» Given task
Report each line of the data below that contains the string "kern". Case must match.

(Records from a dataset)
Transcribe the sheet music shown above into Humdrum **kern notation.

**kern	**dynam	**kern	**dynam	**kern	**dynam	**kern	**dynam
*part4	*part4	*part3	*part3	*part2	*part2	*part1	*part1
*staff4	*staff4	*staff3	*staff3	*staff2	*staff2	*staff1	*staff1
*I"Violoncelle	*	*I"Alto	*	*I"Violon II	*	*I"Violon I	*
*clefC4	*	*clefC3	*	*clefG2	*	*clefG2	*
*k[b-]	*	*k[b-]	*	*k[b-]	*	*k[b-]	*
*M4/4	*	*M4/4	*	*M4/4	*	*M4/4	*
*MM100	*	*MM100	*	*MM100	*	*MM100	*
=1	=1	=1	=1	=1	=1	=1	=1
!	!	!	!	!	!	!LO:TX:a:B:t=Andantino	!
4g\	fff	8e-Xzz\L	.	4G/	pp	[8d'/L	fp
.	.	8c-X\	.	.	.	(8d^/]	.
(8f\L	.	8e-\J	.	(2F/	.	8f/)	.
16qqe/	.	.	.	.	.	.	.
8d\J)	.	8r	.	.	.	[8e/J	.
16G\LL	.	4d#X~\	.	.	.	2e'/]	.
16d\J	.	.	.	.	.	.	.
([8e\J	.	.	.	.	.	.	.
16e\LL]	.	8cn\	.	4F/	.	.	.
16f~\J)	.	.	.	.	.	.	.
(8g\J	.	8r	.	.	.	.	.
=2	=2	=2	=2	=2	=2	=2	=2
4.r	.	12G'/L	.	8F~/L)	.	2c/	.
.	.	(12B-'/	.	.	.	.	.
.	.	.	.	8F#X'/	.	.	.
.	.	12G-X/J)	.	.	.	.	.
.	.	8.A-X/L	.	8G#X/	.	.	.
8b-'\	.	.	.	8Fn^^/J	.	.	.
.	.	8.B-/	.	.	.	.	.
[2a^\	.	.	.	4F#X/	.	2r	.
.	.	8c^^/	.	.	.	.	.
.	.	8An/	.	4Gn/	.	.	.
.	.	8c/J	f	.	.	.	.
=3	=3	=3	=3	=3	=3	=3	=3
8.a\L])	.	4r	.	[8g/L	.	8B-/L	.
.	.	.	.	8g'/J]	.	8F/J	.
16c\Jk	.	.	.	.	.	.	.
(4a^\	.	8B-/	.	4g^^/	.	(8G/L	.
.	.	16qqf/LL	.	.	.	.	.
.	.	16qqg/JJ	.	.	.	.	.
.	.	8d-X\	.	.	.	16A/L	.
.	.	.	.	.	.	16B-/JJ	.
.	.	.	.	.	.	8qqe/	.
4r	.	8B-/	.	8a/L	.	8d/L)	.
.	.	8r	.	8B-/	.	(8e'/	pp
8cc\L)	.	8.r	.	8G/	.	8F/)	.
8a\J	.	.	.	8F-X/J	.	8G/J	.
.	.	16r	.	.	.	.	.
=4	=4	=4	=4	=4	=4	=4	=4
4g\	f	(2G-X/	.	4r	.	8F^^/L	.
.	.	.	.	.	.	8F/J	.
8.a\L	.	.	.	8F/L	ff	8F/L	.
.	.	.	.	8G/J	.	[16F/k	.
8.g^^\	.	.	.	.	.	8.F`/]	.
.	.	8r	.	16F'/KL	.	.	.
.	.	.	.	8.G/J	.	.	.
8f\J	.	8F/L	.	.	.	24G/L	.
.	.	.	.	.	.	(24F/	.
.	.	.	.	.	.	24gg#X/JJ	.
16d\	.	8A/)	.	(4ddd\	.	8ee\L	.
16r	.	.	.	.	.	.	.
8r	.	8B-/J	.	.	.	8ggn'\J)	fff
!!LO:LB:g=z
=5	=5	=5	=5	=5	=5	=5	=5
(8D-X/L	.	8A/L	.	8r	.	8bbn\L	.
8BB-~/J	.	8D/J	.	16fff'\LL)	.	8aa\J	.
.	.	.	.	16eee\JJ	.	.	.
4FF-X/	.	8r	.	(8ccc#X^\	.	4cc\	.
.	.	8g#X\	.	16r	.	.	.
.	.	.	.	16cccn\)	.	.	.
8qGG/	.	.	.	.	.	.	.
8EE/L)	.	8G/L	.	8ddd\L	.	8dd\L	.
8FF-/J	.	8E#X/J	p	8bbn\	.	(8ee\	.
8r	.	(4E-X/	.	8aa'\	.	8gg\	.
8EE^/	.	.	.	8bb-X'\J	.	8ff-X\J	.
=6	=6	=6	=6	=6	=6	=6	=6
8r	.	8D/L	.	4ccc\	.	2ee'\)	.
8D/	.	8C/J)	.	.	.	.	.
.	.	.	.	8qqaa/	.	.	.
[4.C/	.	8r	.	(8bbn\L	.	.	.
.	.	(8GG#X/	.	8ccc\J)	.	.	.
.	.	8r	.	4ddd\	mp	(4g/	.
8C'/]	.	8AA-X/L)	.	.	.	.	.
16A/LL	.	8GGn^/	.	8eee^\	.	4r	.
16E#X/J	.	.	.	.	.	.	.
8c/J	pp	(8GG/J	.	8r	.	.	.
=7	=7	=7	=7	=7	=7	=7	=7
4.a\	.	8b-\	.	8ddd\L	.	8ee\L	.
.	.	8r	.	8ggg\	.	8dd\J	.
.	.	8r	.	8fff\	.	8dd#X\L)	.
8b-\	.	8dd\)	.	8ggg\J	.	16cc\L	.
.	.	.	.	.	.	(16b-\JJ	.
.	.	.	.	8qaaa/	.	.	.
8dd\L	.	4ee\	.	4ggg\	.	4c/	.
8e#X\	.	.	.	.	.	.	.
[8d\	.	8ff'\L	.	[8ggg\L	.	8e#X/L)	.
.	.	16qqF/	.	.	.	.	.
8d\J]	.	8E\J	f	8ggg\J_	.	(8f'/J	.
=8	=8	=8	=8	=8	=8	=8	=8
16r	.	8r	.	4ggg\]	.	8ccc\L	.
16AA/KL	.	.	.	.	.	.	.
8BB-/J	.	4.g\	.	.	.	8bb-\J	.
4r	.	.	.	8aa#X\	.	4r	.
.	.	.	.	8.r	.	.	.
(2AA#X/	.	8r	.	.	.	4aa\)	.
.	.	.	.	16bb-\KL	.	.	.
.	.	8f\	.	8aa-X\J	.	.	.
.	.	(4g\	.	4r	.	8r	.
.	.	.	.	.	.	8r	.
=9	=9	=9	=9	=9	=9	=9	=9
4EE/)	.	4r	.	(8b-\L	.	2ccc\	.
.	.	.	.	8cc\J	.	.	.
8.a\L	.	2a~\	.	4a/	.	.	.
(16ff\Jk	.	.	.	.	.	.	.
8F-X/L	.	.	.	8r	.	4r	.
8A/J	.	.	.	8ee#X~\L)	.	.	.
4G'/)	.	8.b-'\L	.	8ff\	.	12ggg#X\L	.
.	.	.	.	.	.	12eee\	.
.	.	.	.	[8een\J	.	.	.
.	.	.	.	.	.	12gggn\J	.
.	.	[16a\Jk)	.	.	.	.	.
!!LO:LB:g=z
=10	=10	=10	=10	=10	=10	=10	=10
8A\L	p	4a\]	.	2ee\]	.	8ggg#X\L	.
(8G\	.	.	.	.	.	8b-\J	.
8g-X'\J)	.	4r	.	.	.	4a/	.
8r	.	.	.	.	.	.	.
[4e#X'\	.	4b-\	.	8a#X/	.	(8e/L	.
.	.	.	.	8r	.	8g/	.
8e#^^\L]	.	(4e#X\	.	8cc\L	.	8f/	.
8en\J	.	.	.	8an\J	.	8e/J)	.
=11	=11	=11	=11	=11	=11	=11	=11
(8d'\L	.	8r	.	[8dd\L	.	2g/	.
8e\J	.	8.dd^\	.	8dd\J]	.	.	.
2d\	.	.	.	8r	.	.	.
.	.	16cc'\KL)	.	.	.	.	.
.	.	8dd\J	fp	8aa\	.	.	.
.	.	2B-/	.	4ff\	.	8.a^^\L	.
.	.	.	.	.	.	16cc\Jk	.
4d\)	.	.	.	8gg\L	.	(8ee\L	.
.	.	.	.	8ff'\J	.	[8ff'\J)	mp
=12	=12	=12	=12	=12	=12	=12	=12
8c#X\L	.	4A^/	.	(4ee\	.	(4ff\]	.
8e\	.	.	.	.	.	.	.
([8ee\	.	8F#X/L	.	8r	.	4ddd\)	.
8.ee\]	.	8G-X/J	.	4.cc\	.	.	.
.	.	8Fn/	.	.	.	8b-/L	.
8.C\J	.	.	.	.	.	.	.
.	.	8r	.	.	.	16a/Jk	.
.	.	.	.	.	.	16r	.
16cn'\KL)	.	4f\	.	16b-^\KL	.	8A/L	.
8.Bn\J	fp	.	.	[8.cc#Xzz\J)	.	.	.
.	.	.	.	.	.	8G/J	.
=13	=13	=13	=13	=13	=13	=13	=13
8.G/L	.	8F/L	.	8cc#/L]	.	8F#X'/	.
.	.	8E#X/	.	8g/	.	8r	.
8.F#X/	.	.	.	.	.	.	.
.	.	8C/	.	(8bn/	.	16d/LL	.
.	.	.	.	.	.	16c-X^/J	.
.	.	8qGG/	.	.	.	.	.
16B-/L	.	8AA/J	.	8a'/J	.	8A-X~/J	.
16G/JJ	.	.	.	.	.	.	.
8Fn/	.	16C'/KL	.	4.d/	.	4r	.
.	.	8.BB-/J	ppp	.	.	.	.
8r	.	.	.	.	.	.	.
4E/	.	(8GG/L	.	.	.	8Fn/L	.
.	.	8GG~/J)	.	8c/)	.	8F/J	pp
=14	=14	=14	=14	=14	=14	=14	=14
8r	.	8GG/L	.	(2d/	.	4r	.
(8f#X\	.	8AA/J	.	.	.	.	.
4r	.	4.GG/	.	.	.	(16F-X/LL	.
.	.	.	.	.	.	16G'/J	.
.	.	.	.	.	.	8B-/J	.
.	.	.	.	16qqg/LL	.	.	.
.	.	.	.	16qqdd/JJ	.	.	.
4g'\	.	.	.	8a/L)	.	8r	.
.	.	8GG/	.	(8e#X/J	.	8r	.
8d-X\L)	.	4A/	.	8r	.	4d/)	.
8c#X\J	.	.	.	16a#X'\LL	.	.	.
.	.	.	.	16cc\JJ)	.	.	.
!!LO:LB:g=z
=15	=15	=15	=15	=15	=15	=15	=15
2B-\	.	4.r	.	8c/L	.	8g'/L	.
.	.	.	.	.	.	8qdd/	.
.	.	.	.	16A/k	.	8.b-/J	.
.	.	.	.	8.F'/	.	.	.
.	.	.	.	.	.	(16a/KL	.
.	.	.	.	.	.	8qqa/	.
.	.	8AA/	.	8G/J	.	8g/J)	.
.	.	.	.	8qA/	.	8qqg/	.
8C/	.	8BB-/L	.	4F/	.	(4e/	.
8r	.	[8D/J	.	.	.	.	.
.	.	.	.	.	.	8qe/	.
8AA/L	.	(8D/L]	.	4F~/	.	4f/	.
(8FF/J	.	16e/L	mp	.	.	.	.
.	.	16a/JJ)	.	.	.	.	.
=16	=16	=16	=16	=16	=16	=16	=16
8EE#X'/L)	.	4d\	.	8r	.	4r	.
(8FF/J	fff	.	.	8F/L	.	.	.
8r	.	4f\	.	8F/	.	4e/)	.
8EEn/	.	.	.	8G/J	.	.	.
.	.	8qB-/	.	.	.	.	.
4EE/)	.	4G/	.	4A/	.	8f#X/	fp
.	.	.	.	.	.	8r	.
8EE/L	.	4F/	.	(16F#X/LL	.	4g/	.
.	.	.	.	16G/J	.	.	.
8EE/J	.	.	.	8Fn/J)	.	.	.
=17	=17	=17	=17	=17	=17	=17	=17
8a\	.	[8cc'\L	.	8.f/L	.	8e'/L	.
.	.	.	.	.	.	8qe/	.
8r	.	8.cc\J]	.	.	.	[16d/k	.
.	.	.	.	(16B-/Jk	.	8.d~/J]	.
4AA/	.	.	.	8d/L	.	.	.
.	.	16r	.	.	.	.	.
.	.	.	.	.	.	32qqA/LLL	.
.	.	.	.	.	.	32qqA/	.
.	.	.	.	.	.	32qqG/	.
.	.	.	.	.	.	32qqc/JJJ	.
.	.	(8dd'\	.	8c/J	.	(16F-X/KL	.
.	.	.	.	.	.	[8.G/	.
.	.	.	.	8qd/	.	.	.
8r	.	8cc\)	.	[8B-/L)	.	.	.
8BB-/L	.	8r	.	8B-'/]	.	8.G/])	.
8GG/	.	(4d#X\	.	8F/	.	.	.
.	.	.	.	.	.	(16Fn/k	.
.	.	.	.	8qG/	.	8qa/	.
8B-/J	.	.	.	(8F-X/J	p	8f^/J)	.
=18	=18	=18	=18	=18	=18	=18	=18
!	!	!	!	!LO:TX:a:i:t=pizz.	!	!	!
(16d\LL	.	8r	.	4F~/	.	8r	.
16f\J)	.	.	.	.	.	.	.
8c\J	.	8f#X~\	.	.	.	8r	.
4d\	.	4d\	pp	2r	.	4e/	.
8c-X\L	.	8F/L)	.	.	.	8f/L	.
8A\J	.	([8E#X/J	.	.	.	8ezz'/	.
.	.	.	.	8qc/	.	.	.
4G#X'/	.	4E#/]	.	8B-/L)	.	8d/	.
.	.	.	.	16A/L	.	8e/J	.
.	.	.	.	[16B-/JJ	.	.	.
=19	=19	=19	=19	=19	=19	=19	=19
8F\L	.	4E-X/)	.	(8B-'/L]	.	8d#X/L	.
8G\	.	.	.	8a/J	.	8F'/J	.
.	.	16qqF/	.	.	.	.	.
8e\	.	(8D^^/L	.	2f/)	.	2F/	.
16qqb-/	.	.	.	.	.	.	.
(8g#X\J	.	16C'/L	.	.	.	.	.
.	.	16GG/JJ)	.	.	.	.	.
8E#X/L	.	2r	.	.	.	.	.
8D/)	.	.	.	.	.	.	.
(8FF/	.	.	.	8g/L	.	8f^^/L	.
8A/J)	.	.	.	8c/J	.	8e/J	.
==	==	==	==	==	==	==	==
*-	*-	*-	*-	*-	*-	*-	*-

» Exercise response
Transcribe the sheet music shown above into Humdrum **kern notation.
**kern	**dynam	**kern	**dynam	**kern	**dynam	**kern	**dynam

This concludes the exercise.